Records contained in a dataset
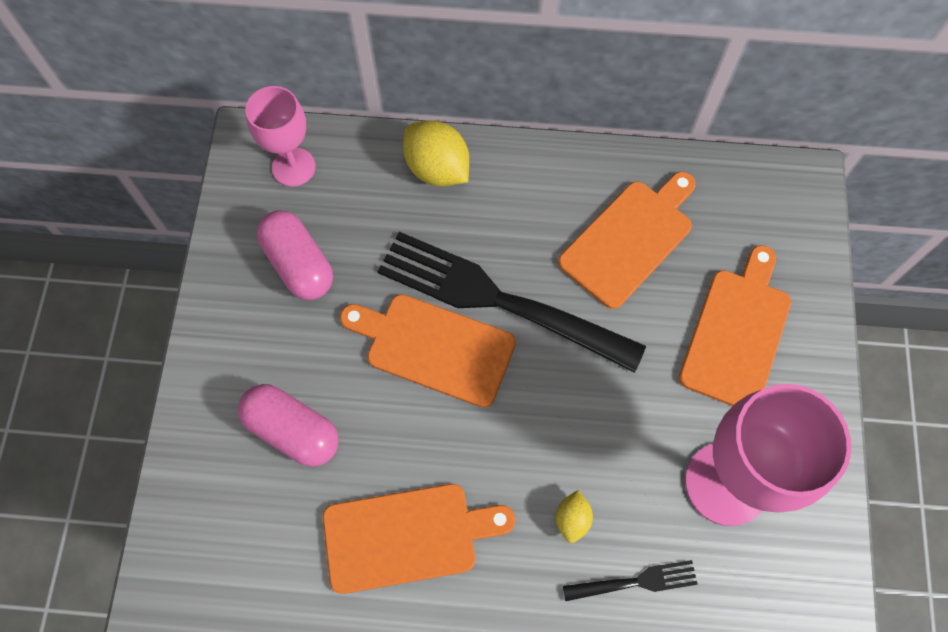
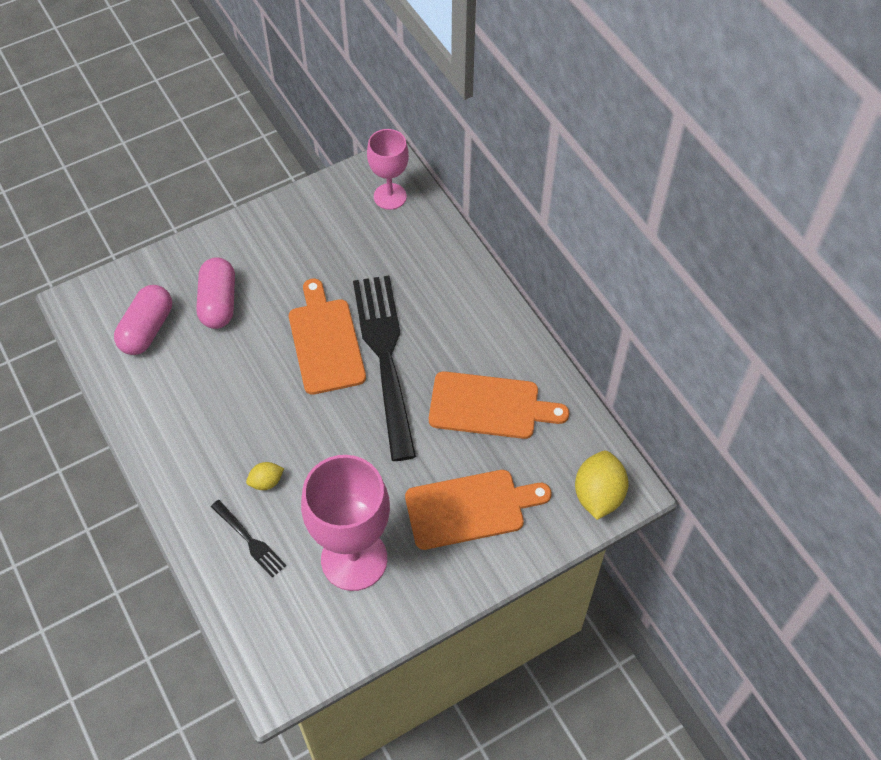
camera: 55 degrees right, 10 degrees down
pink capsule [257,210,333,300] -> pink capsule moved to [114,285,172,355]
orange cutting board [323,484,515,594] -> none
yellow lemon [403,120,469,186] -> yellow lemon moved to [575,451,629,520]

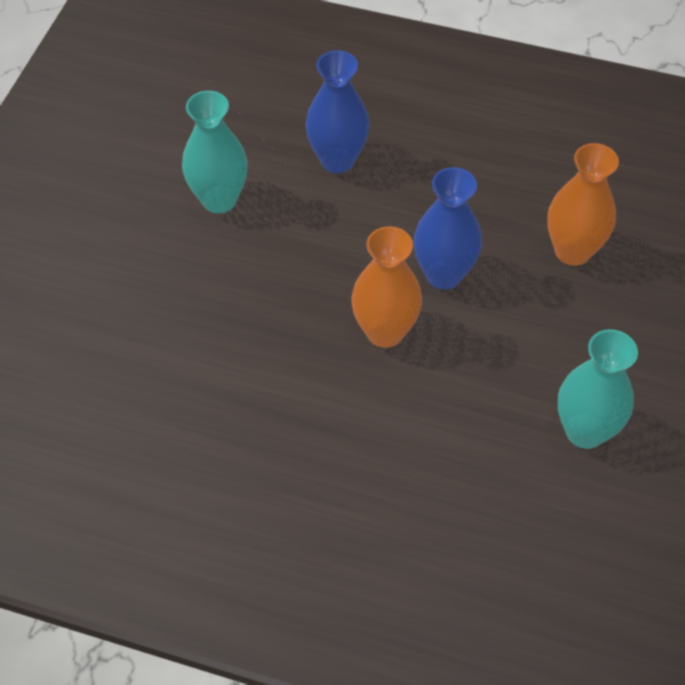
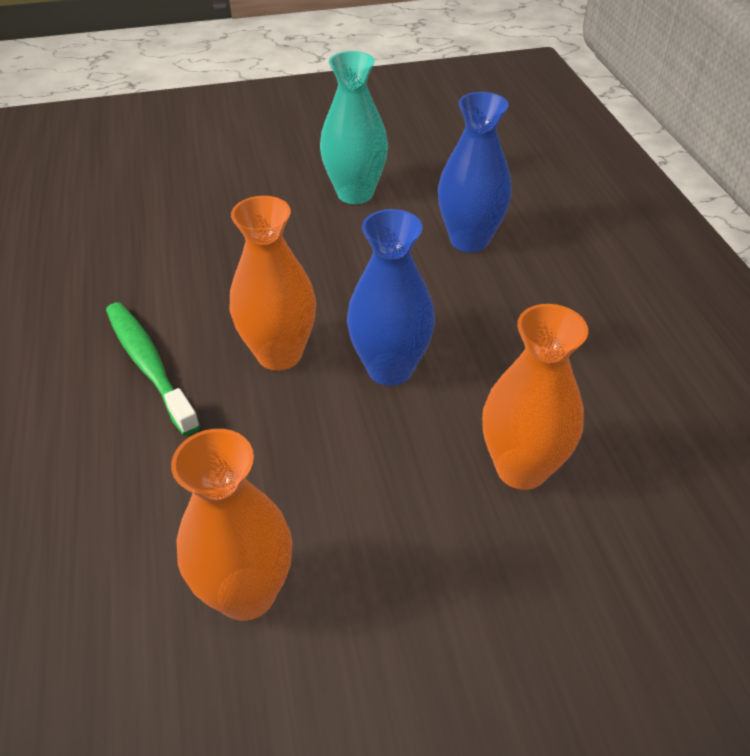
camera: 60 degrees right, 10 degrees down
turquoise vase [558,329,638,449] -> orange vase [171,429,292,621]
none -> green toothbrush [106,302,200,436]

### Task objective
Retype the whole of the data verbatim. Skip every picture.

### Answer to this problem
camera: 55 degrees right, 10 degrees down
pink capsule [257,210,333,300] -> pink capsule moved to [114,285,172,355]
orange cutting board [323,484,515,594] -> none
yellow lemon [403,120,469,186] -> yellow lemon moved to [575,451,629,520]

camera: 60 degrees right, 10 degrees down
turquoise vase [558,329,638,449] -> orange vase [171,429,292,621]
none -> green toothbrush [106,302,200,436]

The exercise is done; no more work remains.